(Data extracts Opens)
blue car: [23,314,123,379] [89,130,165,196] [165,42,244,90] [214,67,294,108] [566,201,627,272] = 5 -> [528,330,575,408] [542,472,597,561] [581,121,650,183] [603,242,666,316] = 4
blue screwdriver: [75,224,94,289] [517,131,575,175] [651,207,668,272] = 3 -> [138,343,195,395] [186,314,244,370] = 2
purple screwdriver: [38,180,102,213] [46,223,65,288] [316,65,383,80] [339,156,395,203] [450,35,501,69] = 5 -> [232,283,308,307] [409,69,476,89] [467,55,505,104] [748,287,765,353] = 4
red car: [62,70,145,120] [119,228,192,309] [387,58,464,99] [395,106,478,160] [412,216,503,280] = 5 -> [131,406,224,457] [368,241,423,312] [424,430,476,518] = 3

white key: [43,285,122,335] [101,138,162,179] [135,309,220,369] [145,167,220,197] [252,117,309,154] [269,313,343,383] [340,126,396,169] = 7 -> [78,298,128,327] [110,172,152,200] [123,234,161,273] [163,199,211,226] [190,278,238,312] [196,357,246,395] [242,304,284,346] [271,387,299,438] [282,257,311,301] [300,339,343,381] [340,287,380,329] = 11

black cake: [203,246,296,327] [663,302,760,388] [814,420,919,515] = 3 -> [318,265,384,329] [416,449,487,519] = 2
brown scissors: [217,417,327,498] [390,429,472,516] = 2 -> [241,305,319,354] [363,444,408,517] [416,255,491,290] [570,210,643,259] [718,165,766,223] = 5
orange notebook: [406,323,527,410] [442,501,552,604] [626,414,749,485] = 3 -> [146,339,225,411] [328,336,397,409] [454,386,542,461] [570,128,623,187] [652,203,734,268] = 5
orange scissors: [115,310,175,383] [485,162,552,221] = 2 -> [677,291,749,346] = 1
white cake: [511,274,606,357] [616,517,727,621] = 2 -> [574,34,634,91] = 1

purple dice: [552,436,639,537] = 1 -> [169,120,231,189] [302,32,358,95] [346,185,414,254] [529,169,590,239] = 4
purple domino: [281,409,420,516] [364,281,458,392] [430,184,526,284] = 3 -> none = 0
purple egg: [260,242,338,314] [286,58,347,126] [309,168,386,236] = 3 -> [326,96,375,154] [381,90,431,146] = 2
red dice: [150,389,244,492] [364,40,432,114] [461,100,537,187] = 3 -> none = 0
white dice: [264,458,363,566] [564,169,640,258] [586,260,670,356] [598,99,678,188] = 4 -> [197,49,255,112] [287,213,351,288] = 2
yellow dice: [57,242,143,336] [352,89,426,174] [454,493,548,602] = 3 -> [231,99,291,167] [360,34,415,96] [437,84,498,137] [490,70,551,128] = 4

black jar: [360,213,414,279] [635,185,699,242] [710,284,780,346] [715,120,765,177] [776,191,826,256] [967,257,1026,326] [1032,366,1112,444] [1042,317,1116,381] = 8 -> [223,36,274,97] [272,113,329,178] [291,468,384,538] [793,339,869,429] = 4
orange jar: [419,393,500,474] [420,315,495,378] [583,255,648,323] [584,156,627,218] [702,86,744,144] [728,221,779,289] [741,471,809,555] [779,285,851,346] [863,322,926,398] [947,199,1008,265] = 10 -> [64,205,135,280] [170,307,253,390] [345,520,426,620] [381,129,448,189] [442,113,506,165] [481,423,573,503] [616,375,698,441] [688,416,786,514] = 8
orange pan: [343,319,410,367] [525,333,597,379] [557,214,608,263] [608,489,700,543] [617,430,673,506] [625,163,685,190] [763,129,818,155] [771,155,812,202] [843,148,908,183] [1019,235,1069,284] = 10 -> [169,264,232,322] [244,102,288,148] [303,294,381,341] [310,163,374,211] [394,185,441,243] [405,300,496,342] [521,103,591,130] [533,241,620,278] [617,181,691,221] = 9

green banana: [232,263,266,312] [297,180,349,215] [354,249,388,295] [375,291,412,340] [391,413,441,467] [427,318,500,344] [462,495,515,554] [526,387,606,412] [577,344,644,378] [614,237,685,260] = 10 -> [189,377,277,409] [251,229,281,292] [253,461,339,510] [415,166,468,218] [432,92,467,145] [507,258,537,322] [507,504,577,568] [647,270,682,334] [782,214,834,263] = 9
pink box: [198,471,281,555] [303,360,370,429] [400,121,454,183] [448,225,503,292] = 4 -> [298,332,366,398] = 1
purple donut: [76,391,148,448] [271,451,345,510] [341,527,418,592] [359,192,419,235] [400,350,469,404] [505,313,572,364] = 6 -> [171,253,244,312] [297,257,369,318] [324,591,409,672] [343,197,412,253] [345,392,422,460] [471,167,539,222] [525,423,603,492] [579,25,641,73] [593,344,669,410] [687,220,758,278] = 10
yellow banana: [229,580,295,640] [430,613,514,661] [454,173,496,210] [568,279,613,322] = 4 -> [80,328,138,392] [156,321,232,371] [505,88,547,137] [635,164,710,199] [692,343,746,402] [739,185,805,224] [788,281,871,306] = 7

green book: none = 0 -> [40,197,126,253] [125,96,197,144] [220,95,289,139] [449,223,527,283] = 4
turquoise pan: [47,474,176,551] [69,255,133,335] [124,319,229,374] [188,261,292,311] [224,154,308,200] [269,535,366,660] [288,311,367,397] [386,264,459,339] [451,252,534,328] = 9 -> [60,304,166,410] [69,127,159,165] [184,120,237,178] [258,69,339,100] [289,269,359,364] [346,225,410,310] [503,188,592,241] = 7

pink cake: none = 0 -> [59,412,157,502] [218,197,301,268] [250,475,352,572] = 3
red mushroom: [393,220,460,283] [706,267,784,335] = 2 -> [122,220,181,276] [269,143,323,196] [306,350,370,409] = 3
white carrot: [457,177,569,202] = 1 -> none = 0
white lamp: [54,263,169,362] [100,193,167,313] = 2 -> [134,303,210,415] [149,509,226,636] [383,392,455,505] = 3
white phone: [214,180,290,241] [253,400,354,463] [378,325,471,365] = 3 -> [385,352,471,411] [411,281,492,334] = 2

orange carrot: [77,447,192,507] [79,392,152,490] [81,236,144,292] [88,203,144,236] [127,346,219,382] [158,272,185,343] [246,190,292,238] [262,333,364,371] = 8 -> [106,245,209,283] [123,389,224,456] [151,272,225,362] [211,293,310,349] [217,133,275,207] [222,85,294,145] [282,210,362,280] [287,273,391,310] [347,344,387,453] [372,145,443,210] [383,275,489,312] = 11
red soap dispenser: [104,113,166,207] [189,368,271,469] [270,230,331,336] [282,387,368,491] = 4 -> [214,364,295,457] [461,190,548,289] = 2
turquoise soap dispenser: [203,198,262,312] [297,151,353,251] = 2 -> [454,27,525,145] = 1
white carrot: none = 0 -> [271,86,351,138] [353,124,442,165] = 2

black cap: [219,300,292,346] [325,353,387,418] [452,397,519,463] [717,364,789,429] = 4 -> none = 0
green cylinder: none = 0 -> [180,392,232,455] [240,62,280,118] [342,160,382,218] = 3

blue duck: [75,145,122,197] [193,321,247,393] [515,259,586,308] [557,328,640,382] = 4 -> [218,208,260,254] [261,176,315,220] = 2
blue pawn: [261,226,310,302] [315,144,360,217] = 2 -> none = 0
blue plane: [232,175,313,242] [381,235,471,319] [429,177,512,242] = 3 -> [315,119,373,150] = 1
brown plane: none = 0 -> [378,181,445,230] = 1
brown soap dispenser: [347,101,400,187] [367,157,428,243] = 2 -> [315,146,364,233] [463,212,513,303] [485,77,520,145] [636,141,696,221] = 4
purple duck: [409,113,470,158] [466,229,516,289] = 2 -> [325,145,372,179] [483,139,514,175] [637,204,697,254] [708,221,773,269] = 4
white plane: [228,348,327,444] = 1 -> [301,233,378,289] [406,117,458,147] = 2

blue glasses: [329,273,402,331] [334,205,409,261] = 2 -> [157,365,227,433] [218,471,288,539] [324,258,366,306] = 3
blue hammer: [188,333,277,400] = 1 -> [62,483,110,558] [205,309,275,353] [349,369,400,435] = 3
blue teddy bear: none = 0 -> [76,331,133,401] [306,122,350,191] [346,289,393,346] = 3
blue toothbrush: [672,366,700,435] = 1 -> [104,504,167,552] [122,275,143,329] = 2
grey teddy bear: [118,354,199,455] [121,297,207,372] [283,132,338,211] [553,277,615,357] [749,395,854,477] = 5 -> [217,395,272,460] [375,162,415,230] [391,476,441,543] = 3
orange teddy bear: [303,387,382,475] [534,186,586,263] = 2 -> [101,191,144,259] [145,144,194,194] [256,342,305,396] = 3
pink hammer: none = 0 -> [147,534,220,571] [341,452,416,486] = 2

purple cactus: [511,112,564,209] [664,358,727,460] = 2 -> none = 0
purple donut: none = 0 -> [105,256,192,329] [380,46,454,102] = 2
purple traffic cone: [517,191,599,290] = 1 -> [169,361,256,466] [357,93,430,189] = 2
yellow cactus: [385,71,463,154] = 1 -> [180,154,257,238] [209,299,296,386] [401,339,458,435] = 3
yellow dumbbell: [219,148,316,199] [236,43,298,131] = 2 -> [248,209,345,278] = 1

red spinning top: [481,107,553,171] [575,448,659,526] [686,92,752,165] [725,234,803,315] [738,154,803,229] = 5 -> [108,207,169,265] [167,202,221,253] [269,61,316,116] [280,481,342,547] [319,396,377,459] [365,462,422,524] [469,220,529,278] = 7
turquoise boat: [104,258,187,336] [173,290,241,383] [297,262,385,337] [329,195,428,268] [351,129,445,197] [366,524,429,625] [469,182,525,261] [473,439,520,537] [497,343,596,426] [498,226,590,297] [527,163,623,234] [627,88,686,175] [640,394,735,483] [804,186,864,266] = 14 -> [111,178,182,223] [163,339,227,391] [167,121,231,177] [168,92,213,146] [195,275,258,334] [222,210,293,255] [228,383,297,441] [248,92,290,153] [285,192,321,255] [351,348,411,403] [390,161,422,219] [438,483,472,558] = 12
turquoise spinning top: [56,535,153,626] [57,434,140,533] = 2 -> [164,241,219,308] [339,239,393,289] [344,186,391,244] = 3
(Data extracts Closes)
Assignment —
For the word "scissors", count the lines of the listing above that hold it; the number alone is the answer.

Exercise output —
2